Your instructions: Reproduce every line of the records below word for word, omitting the pictures from your answer.

[The data — start]

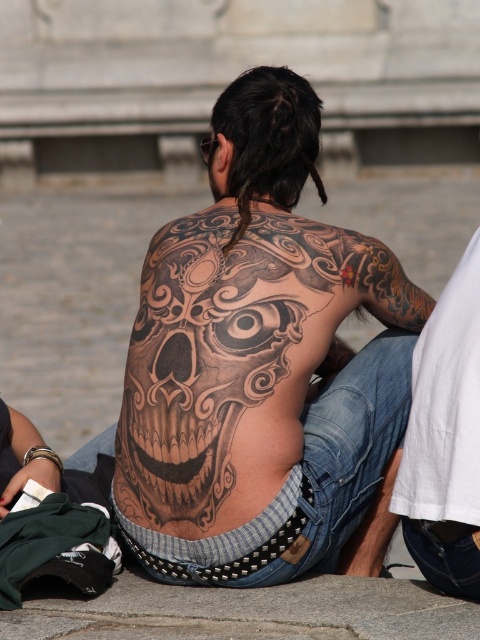
You are an artist trying to sketch the tattoo on the person sitting outdoors. Based on the scene, where exactly is the black tattooed skull at center positioned on the person?

The black tattooed skull at center is located at point coordinates of 0.567 on the x axis and 0.540 on the y axis.

You are a photographer trying to capture the tattoo details of the black tattooed skull at center and the black tattooed skin at right. Given that your camera has a maximum focus range of 5 meters, will you be able to focus on both tattoos simultaneously?

The black tattooed skull at center is 4.91 meters from the black tattooed skin at right, which is within the camera maximum focus range of 5 meters. Therefore, you can focus on both tattoos simultaneously.

In the scene shown: You are an artist trying to sketch the tattoo on the person. You notice two parts of the tattoo, the black tattooed skull at center and the black tattooed skin at right. Which part of the tattoo is located more to the left?

The black tattooed skull at center is positioned more to the left than the black tattooed skin at right.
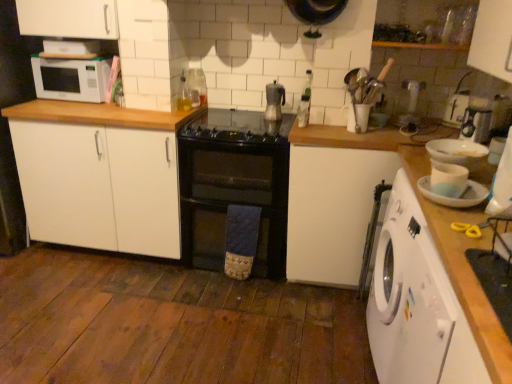
Question: Would you say metallic silver coffee maker at center, arranged as the 1th appliance when viewed from the top, is to the left or to the right of black glass gas stove at center in the picture?

Choices:
 (A) left
 (B) right

Answer: (B)

Question: From the image's perspective, relative to black glass gas stove at center, is metallic silver coffee maker at center, which is the 1th appliance in back-to-front order, above or below?

Choices:
 (A) below
 (B) above

Answer: (B)

Question: Estimate the real-world distances between objects in this image. Which object is closer to the clear glass bottle at upper center, acting as the second appliance starting from the left?

Choices:
 (A) white glossy mug at upper right, which appears as the third appliance when viewed from the back
 (B) white matte countertop at right
 (C) white matte cabinet at left
 (D) metallic silver coffee maker at center, positioned as the 1th appliance in left-to-right order
 (E) white plastic washing machine at right

Answer: (D)

Question: Which object is the closest to the white matte countertop at right?

Choices:
 (A) white matte cabinet at left
 (B) black glass oven at center
 (C) white matte microwave at upper left
 (D) clear glass bottle at upper center, which is the 2th appliance in right-to-left order
 (E) white plastic washing machine at right

Answer: (E)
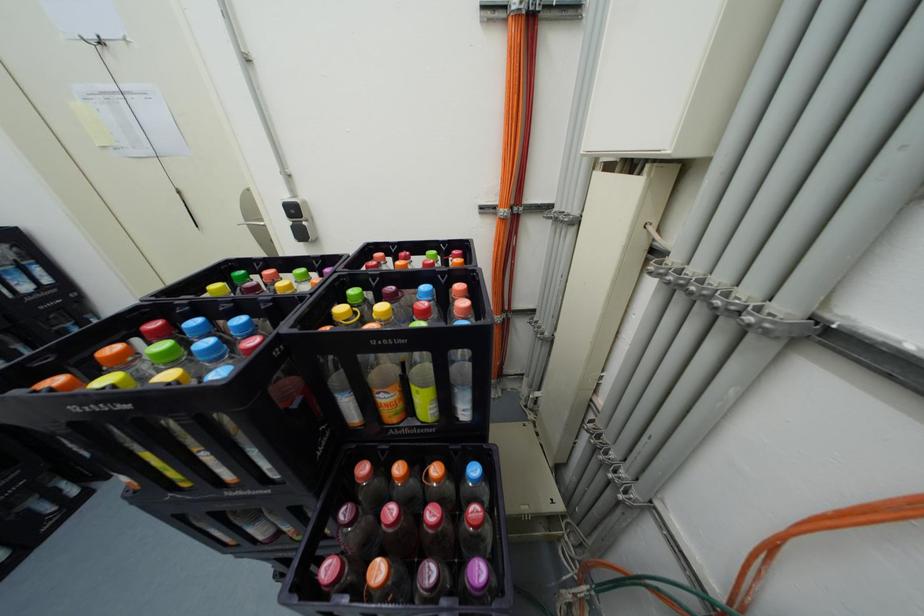
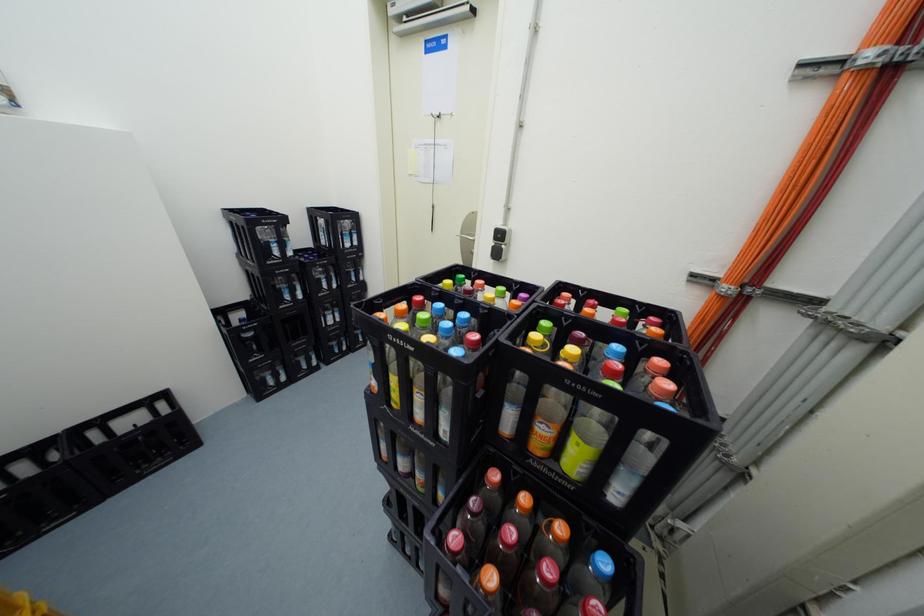
Question: The camera is either moving clockwise (left) or counter-clockwise (right) around the object. The first image is from the beginning of the video and the second image is from the end. Is the camera moving left or right when shooting the video?

Choices:
 (A) Left
 (B) Right

Answer: (B)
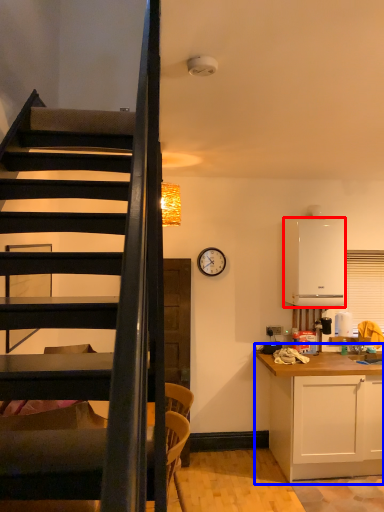
Question: Among these objects, which one is nearest to the camera, appliance (highlighted by a red box) or cabinetry (highlighted by a blue box)?

Choices:
 (A) appliance
 (B) cabinetry

Answer: (B)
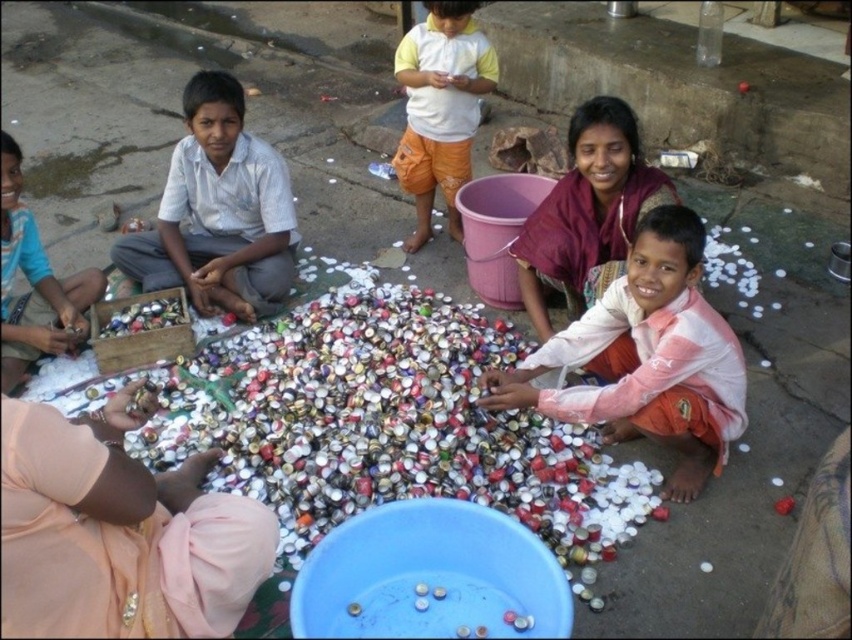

[The data — finish]

Solved problem:
You are an artist trying to sketch the tattoo on the person sitting outdoors. Based on the scene, where exactly is the black tattooed skull at center positioned on the person?

The black tattooed skull at center is located at point coordinates of 0.567 on the x axis and 0.540 on the y axis.

You are a photographer trying to capture the tattoo details of the black tattooed skull at center and the black tattooed skin at right. Given that your camera has a maximum focus range of 5 meters, will you be able to focus on both tattoos simultaneously?

The black tattooed skull at center is 4.91 meters from the black tattooed skin at right, which is within the camera maximum focus range of 5 meters. Therefore, you can focus on both tattoos simultaneously.

In the scene shown: You are an artist trying to sketch the tattoo on the person. You notice two parts of the tattoo, the black tattooed skull at center and the black tattooed skin at right. Which part of the tattoo is located more to the left?

The black tattooed skull at center is positioned more to the left than the black tattooed skin at right.
Question: Would you say metallic silver coffee maker at center, arranged as the 1th appliance when viewed from the top, is to the left or to the right of black glass gas stove at center in the picture?

Choices:
 (A) left
 (B) right

Answer: (B)

Question: From the image's perspective, relative to black glass gas stove at center, is metallic silver coffee maker at center, which is the 1th appliance in back-to-front order, above or below?

Choices:
 (A) below
 (B) above

Answer: (B)

Question: Estimate the real-world distances between objects in this image. Which object is closer to the clear glass bottle at upper center, acting as the second appliance starting from the left?

Choices:
 (A) white glossy mug at upper right, which appears as the third appliance when viewed from the back
 (B) white matte countertop at right
 (C) white matte cabinet at left
 (D) metallic silver coffee maker at center, positioned as the 1th appliance in left-to-right order
 (E) white plastic washing machine at right

Answer: (D)

Question: Which object is the closest to the white matte countertop at right?

Choices:
 (A) white matte cabinet at left
 (B) black glass oven at center
 (C) white matte microwave at upper left
 (D) clear glass bottle at upper center, which is the 2th appliance in right-to-left order
 (E) white plastic washing machine at right

Answer: (E)
Question: The camera is either moving clockwise (left) or counter-clockwise (right) around the object. The first image is from the beginning of the video and the second image is from the end. Is the camera moving left or right when shooting the video?

Choices:
 (A) Left
 (B) Right

Answer: (B)
Question: Among these objects, which one is nearest to the camera, appliance (highlighted by a red box) or cabinetry (highlighted by a blue box)?

Choices:
 (A) appliance
 (B) cabinetry

Answer: (B)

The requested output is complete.